**What this task involves**
The reply should be an exact repeat of the listing, with no pictures in it.
───── Data below
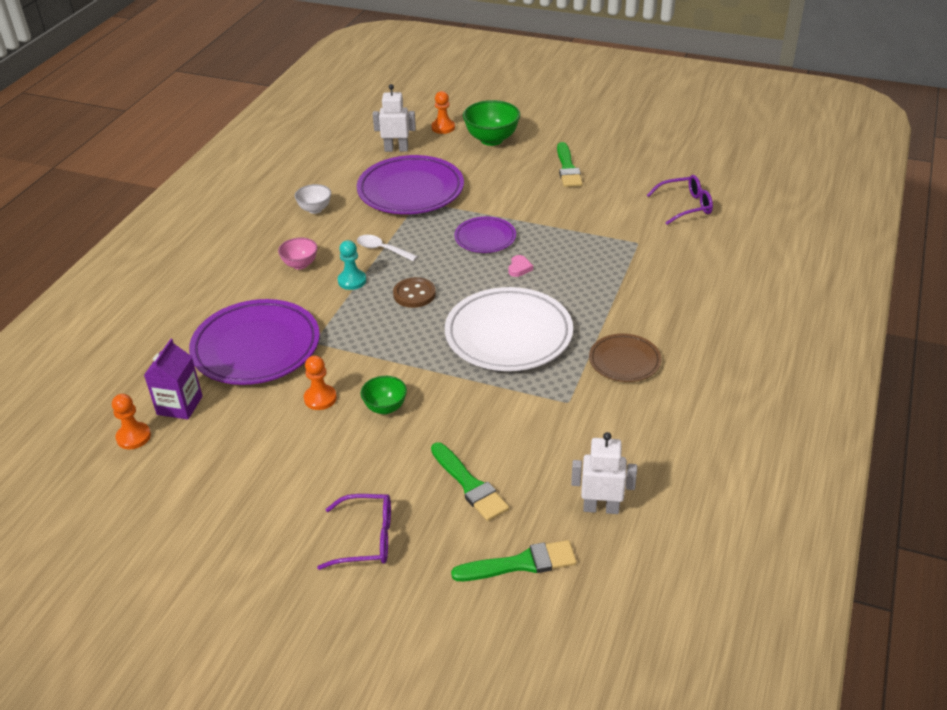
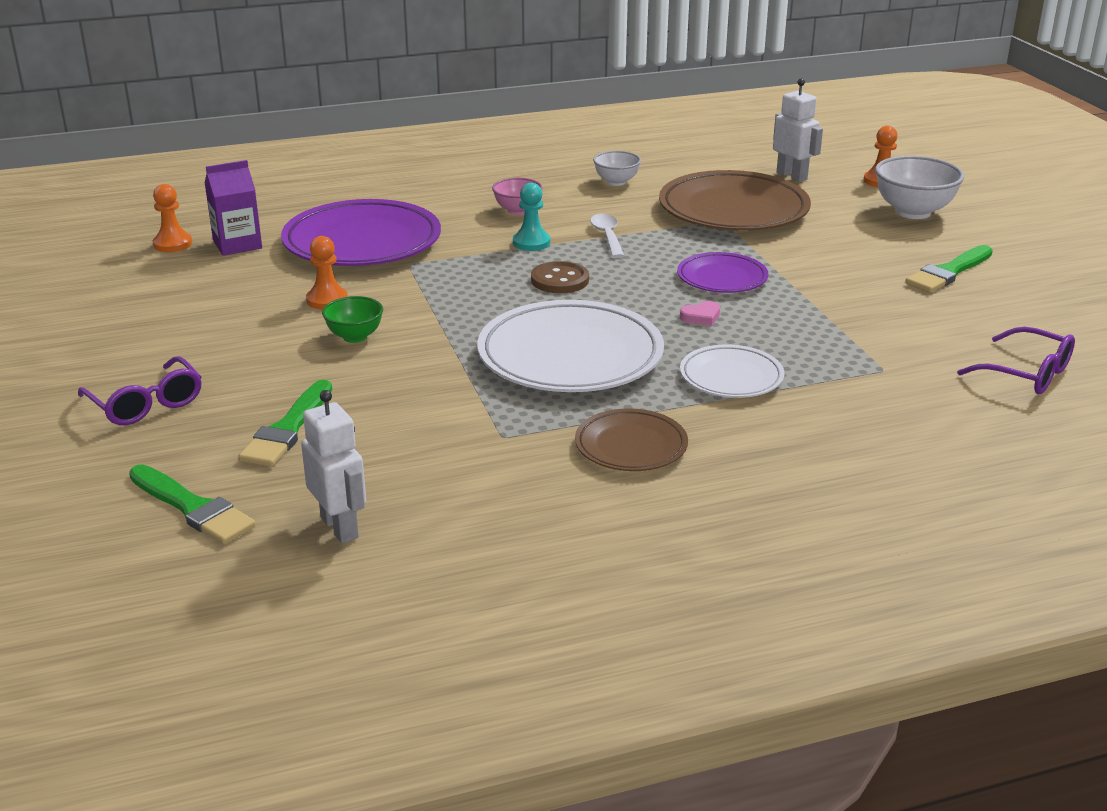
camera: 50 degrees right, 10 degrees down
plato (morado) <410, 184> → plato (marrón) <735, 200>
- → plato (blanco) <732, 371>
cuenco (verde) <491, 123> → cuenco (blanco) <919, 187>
──────────
**Task result**
camera: 50 degrees right, 10 degrees down
plato (morado) <410, 184> → plato (marrón) <735, 200>
- → plato (blanco) <732, 371>
cuenco (verde) <491, 123> → cuenco (blanco) <919, 187>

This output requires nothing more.